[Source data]
· · · · · · ·

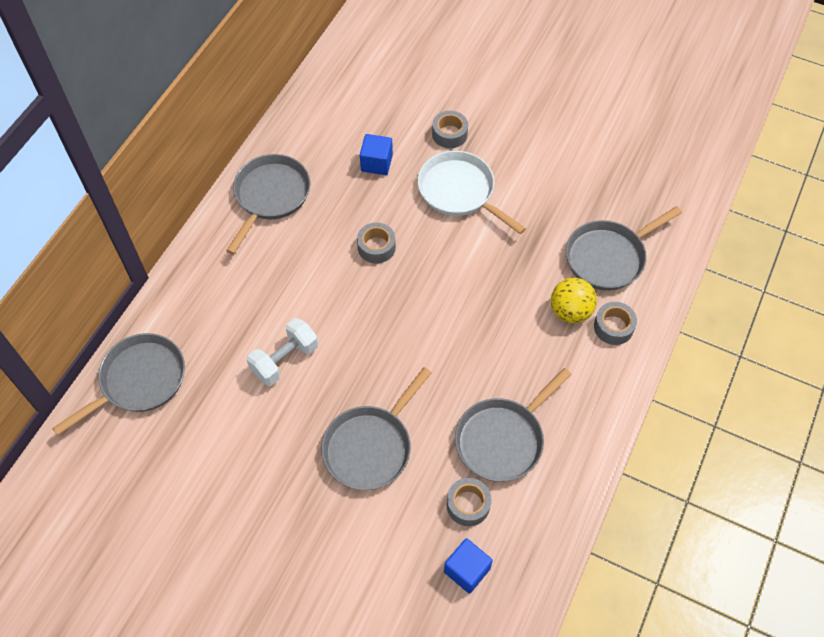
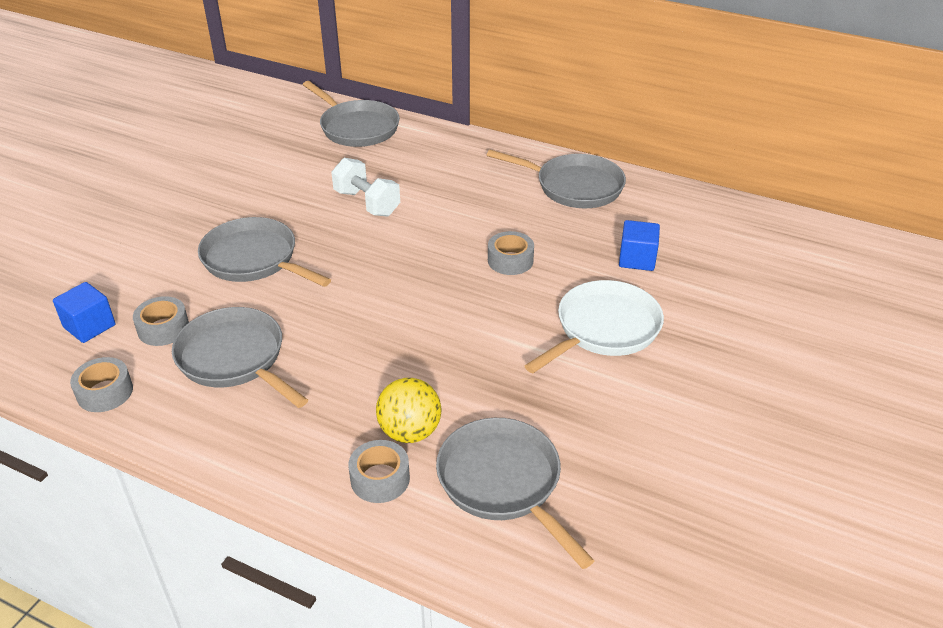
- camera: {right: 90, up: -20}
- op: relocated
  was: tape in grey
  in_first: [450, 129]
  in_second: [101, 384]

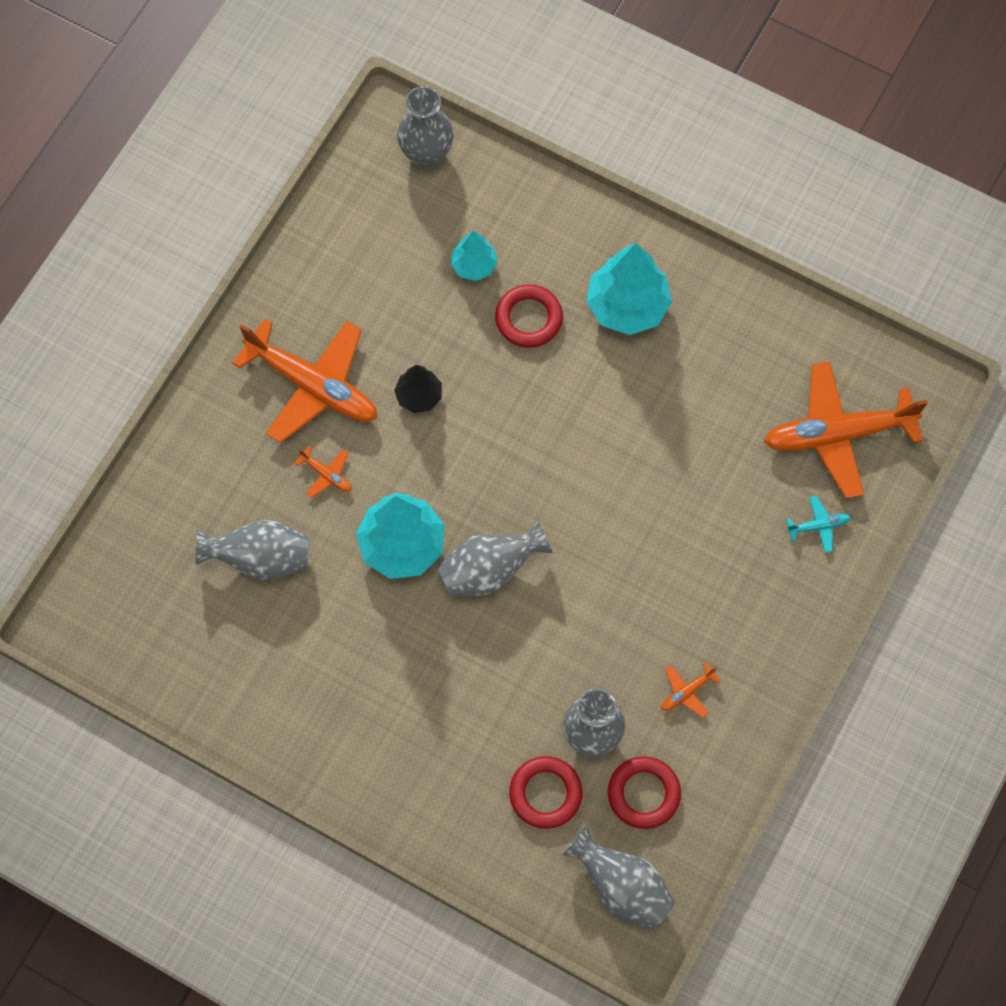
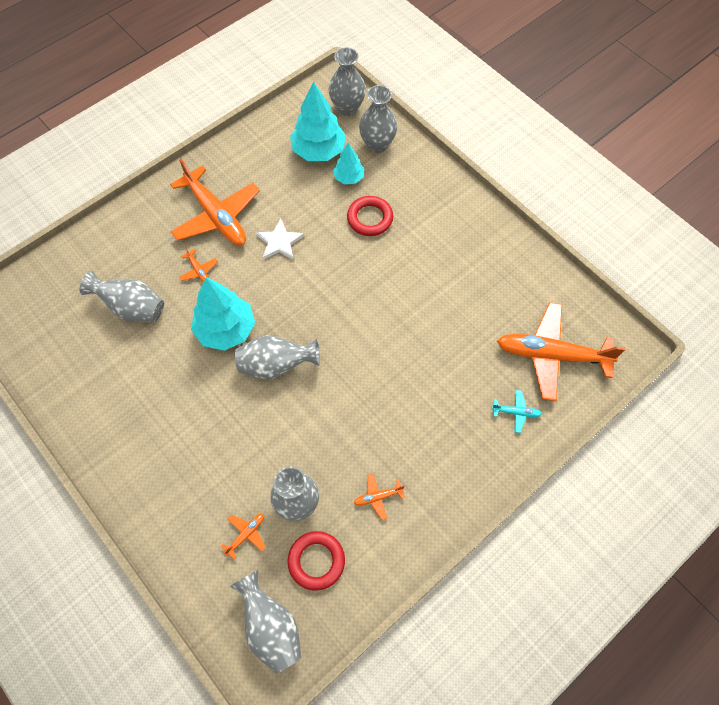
- camera: {right: 20, up: -5}
- op: exchanged
  was: tree in black
  now: star in white
  in_first: [418, 389]
  in_second: [280, 239]
- op: exchanged
  was: ring in red
  now: plane in orange
  in_first: [546, 792]
  in_second: [243, 536]
- op: relocated
  was: tree in turquoise
  in_first: [629, 289]
  in_second: [318, 121]
- op: appeared
  now: vase in grey
  in_second: [378, 119]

· · · · · · ·

_Assignment:_
Transcribe exactly, please, the lines between the start of the records above and the line holding "in_first: [450, 129]", counting both of those lines and omitting pictures.

_Task response:_
- camera: {right: 90, up: -20}
- op: relocated
  was: tape in grey
  in_first: [450, 129]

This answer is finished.